[DATA SEGMENT]

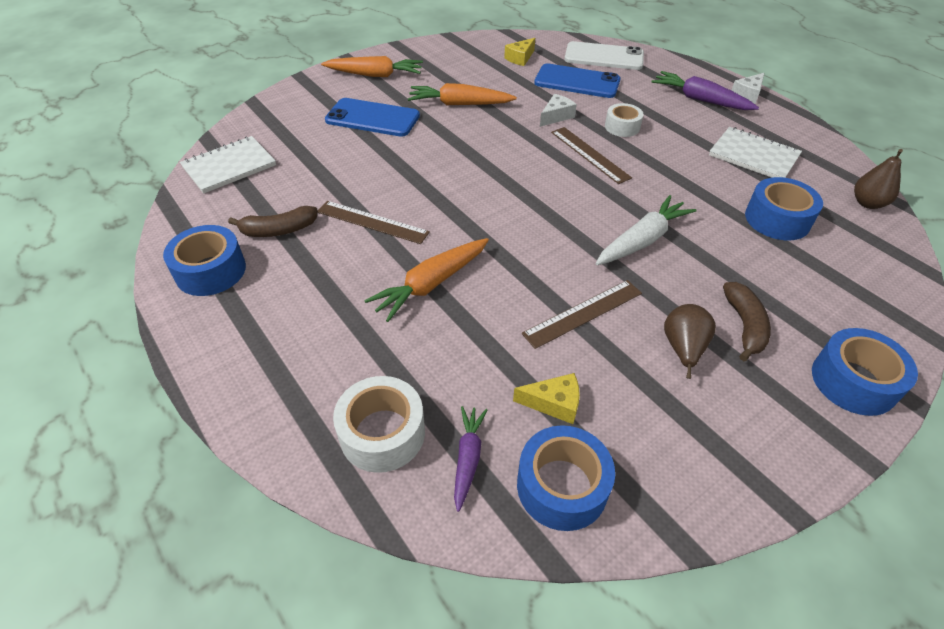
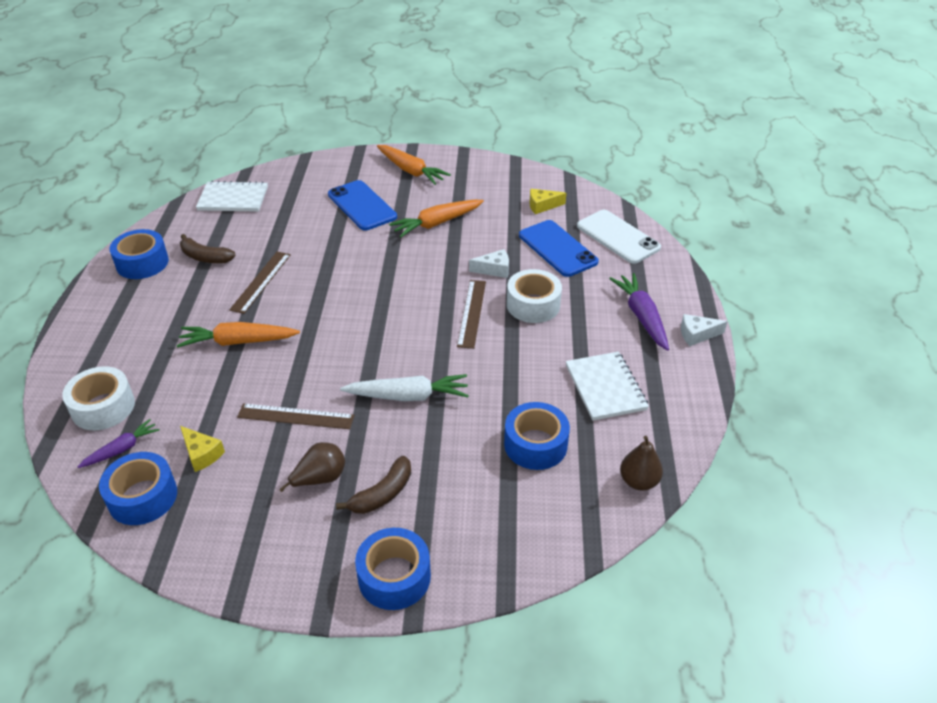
camera: 40 degrees right, 5 degrees down
(372, 222) = (261, 281): brown ruler -> brown ruler turned 45 degrees clockwise
(459, 104) = (436, 223): orange carrot -> orange carrot turned 75 degrees counterclockwise
(622, 127) = (533, 305): white tape -> white tape, size x1.51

[/DATA SEGMENT]

* EXERCISE DIRECTIONS *
Apart from the images, please copy every line of the data exactly as written.

* RESULT OF THIS EXERCISE *
camera: 40 degrees right, 5 degrees down
(372, 222) = (261, 281): brown ruler -> brown ruler turned 45 degrees clockwise
(459, 104) = (436, 223): orange carrot -> orange carrot turned 75 degrees counterclockwise
(622, 127) = (533, 305): white tape -> white tape, size x1.51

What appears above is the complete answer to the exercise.